WORK TO COMPLETE:
Copy out each line of the entries where the word "bottle" is present.

DATASET:

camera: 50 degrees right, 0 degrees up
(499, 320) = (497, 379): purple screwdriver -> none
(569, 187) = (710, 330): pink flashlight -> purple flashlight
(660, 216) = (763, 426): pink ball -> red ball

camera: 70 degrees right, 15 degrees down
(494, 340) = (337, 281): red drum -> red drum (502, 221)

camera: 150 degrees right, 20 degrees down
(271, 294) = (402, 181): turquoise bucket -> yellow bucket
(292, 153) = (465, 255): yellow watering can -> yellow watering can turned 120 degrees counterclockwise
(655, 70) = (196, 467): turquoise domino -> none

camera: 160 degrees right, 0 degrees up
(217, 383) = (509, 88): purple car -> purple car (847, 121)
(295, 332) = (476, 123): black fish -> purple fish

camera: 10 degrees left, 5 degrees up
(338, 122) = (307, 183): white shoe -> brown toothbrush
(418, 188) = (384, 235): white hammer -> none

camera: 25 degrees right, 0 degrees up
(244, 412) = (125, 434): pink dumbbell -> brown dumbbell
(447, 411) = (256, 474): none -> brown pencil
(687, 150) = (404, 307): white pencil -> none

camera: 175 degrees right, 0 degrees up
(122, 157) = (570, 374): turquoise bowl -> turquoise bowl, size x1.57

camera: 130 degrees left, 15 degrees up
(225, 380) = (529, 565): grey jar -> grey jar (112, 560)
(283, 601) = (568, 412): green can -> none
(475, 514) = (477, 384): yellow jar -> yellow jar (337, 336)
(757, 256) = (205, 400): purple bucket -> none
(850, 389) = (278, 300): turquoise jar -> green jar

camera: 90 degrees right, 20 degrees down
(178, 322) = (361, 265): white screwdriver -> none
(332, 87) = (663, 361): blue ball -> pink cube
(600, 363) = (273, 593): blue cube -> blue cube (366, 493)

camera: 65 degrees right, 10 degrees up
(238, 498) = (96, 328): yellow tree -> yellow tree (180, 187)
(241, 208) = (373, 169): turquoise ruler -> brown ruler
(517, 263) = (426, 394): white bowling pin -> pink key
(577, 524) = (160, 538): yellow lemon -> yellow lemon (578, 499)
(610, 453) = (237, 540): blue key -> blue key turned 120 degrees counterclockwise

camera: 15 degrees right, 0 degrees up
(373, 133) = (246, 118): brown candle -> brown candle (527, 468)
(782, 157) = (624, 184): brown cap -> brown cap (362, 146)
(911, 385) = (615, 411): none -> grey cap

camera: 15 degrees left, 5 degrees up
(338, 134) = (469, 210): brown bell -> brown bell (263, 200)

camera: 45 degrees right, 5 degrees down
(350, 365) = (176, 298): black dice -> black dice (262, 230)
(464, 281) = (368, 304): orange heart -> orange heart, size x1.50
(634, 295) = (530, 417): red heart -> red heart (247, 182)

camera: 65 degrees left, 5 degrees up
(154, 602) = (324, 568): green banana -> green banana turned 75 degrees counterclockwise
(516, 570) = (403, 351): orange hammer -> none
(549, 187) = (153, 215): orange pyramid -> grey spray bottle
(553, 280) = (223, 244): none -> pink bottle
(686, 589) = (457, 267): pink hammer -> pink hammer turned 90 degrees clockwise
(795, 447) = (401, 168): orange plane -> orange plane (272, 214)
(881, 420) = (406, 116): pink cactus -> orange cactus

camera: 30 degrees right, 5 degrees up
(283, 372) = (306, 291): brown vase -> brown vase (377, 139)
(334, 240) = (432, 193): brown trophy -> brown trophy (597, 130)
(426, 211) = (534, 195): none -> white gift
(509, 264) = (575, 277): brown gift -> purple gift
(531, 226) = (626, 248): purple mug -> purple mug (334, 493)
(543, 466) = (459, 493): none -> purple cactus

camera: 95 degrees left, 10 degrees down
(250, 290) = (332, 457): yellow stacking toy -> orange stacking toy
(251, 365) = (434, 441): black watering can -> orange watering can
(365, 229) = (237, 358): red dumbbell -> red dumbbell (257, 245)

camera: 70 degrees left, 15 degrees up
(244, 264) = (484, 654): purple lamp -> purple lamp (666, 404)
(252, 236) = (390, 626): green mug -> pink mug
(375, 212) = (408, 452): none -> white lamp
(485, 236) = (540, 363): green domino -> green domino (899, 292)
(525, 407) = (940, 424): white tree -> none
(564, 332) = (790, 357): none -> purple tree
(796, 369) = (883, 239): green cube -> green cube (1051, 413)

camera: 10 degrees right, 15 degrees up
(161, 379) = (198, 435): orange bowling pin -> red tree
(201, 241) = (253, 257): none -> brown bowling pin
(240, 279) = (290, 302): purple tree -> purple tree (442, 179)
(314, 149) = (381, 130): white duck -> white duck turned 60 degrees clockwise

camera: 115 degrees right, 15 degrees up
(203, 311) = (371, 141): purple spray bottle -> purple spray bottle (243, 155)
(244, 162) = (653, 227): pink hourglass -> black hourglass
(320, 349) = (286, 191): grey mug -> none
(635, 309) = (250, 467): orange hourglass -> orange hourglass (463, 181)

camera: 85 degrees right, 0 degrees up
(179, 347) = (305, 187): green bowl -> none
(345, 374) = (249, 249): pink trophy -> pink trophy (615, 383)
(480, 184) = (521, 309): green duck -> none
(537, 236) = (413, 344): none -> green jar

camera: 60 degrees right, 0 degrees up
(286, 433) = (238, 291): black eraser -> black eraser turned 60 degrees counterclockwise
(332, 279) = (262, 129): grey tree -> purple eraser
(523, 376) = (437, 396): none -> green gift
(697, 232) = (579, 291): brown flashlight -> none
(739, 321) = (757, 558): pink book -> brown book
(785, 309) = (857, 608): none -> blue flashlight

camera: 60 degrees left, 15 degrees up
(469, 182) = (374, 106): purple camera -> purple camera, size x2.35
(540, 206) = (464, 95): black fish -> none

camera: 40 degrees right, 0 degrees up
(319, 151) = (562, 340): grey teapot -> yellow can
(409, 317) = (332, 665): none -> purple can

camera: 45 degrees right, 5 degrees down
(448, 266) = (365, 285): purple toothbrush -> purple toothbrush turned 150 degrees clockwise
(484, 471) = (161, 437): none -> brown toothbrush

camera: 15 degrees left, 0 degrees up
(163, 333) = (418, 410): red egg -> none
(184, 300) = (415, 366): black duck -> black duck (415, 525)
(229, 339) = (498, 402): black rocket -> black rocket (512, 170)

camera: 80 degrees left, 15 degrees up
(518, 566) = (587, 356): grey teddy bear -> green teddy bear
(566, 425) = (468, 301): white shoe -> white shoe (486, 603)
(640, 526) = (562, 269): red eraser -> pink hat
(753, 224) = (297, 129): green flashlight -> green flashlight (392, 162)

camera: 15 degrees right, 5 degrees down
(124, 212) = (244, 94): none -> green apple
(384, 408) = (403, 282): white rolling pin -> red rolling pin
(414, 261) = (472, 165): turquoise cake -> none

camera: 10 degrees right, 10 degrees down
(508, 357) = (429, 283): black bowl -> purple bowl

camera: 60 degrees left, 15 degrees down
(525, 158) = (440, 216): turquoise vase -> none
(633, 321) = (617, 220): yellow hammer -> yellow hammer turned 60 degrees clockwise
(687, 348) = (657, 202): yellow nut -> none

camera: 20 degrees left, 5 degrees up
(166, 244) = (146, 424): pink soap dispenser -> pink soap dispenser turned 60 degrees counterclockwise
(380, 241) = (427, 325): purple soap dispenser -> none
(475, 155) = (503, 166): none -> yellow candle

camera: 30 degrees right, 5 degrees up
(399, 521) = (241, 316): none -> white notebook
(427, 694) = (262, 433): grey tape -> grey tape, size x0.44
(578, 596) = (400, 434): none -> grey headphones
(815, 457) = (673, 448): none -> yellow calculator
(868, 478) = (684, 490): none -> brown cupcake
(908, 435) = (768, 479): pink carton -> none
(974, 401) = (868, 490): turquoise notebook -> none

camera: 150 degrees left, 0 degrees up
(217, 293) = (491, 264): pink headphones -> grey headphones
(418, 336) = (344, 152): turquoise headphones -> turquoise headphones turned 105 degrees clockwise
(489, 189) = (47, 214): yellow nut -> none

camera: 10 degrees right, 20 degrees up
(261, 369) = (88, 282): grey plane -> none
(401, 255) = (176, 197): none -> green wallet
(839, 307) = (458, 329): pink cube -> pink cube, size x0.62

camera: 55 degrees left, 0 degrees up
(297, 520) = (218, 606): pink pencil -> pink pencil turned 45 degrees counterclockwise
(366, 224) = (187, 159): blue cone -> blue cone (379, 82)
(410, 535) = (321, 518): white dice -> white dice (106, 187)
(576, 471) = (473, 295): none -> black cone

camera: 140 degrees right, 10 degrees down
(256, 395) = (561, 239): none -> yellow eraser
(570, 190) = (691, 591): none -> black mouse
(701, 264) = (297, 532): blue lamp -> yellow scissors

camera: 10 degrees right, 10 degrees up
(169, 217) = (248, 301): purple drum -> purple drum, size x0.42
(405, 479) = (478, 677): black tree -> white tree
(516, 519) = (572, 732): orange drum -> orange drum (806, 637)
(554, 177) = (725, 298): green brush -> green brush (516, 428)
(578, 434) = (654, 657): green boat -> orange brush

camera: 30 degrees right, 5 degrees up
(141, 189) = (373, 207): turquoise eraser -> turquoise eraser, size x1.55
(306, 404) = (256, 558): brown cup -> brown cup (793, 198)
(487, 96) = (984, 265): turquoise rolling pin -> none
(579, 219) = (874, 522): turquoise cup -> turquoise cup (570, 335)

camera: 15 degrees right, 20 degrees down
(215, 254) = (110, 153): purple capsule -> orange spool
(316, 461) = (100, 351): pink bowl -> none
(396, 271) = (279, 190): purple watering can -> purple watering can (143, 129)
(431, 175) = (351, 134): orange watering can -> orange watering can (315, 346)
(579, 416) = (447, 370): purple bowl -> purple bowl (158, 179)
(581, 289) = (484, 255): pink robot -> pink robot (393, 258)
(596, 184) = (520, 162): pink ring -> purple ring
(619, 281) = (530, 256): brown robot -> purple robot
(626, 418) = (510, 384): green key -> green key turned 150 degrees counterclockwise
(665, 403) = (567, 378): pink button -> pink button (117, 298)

ANSWER TO THIS PROBLEM:
(549, 187) = (153, 215): orange pyramid -> grey spray bottle
(553, 280) = (223, 244): none -> pink bottle
(203, 311) = (371, 141): purple spray bottle -> purple spray bottle (243, 155)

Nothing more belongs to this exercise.